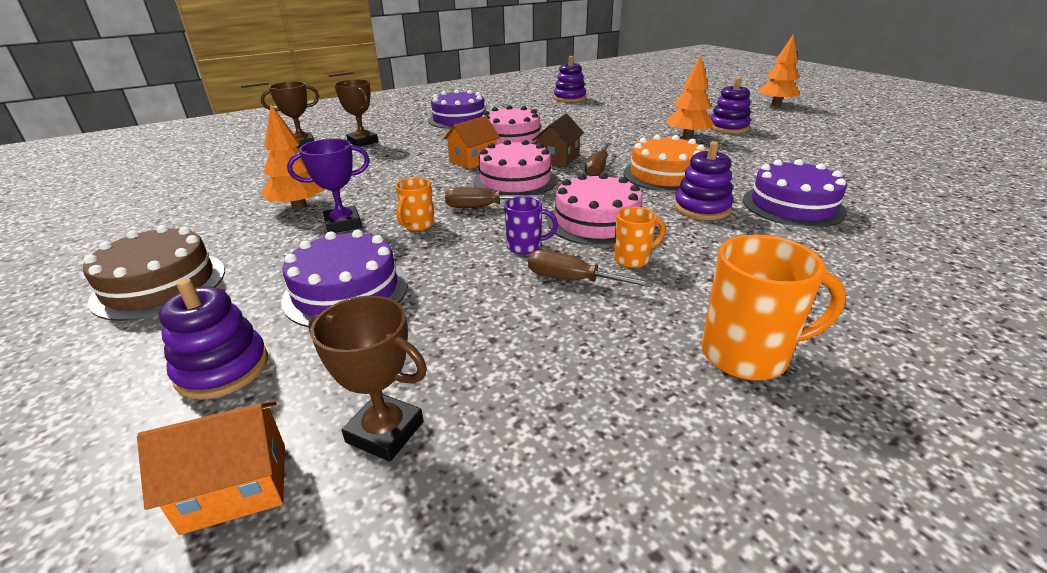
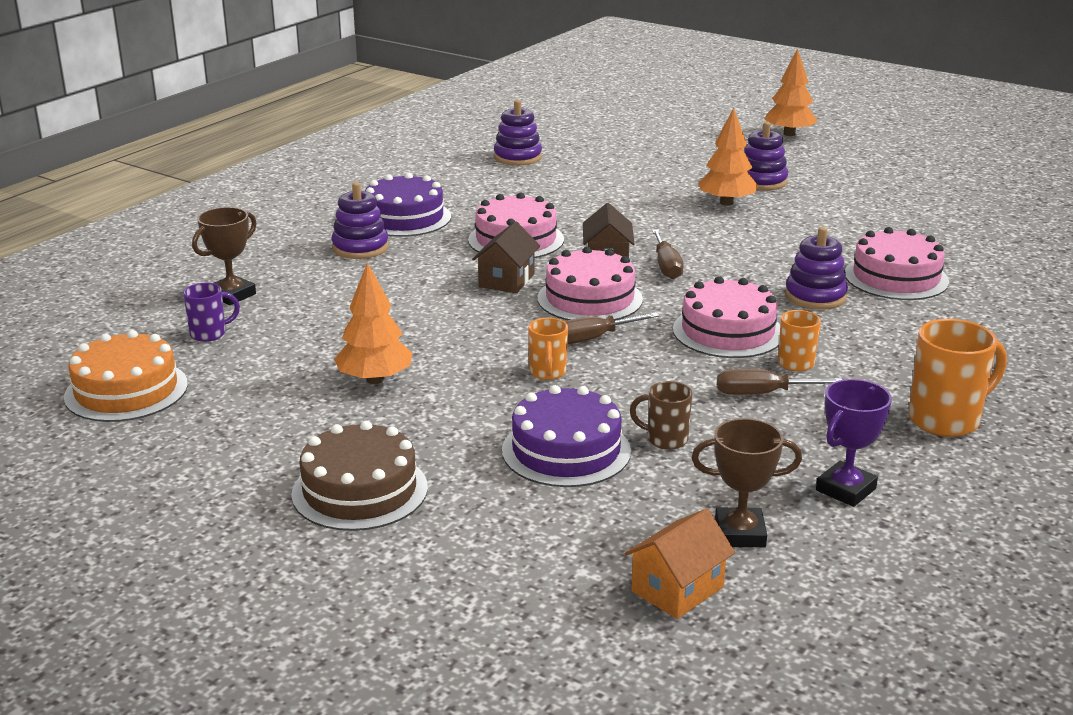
camera: 25 degrees left, 5 degrees down
(222, 369) = (548, 533): purple stacking toy -> purple stacking toy (360, 248)
(343, 224) = (461, 389): purple trophy -> purple trophy (846, 489)
(363, 142) = (318, 277): brown trophy -> none
(438, 302) = (665, 439): none -> brown mug
(473, 160) = (506, 280): orange house -> brown house
(525, 247) = (686, 372): purple mug -> purple mug (210, 334)
(665, 175) = (747, 262): orange cake -> orange cake (126, 390)
(792, 206) = (896, 277): purple cake -> pink cake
------------------------------
= AIM OF THE EXERCISE =
Each line, starting with the one that holds "(438, 302) = (665, 439): none -> brown mug" and ending with the last line of the listing, is to be restated exactly.

= TASK OUTPUT =
(438, 302) = (665, 439): none -> brown mug
(473, 160) = (506, 280): orange house -> brown house
(525, 247) = (686, 372): purple mug -> purple mug (210, 334)
(665, 175) = (747, 262): orange cake -> orange cake (126, 390)
(792, 206) = (896, 277): purple cake -> pink cake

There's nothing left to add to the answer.